#### GIVEN RECORDS
[Start of Attachment]

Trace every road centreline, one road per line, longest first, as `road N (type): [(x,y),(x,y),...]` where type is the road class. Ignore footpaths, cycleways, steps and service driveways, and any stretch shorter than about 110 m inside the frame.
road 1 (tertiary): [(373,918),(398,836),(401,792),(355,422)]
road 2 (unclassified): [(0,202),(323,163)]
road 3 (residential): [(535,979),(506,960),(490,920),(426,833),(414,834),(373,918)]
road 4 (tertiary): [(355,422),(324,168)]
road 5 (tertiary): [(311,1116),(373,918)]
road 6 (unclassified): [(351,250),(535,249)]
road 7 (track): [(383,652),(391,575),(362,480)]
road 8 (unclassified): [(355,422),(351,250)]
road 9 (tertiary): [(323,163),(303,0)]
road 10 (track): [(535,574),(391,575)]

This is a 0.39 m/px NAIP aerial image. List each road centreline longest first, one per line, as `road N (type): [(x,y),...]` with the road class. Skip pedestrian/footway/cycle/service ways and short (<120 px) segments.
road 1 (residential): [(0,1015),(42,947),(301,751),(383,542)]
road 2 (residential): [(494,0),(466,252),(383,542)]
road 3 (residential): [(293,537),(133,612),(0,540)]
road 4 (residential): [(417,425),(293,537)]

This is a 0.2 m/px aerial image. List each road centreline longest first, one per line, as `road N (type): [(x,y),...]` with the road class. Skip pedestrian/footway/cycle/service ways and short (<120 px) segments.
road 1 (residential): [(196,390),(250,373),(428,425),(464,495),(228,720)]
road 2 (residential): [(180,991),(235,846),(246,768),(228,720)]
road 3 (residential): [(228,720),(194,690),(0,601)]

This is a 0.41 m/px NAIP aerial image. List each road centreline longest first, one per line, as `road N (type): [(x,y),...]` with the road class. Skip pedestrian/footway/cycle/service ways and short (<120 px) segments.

[End of Attachment]

#### PROBLEM STATEMENT
Without altering a single word, write out the whole listing.

#### ANSWER TO THIS PROBLEM
Trace every road centreline, one road per line, longest first, as `road N (type): [(x,y),(x,y),...]` where type is the road class. Ignore footpaths, cycleways, steps and service driveways, and any stretch shorter than about 110 m inside the frame.
road 1 (tertiary): [(373,918),(398,836),(401,792),(355,422)]
road 2 (unclassified): [(0,202),(323,163)]
road 3 (residential): [(535,979),(506,960),(490,920),(426,833),(414,834),(373,918)]
road 4 (tertiary): [(355,422),(324,168)]
road 5 (tertiary): [(311,1116),(373,918)]
road 6 (unclassified): [(351,250),(535,249)]
road 7 (track): [(383,652),(391,575),(362,480)]
road 8 (unclassified): [(355,422),(351,250)]
road 9 (tertiary): [(323,163),(303,0)]
road 10 (track): [(535,574),(391,575)]

This is a 0.39 m/px NAIP aerial image. List each road centreline longest first, one per line, as `road N (type): [(x,y),...]` with the road class. Skip pedestrian/footway/cycle/service ways and short (<120 px) segments.
road 1 (residential): [(0,1015),(42,947),(301,751),(383,542)]
road 2 (residential): [(494,0),(466,252),(383,542)]
road 3 (residential): [(293,537),(133,612),(0,540)]
road 4 (residential): [(417,425),(293,537)]

This is a 0.2 m/px aerial image. List each road centreline longest first, one per line, as `road N (type): [(x,y),...]` with the road class. Skip pedestrian/footway/cycle/service ways and short (<120 px) segments.
road 1 (residential): [(196,390),(250,373),(428,425),(464,495),(228,720)]
road 2 (residential): [(180,991),(235,846),(246,768),(228,720)]
road 3 (residential): [(228,720),(194,690),(0,601)]

This is a 0.41 m/px NAIP aerial image. List each road centreline longest first, one per line, as `road N (type): [(x,y),...]` with the road class. Skip pedestrian/footway/cycle/service ways and short (<120 px) segments.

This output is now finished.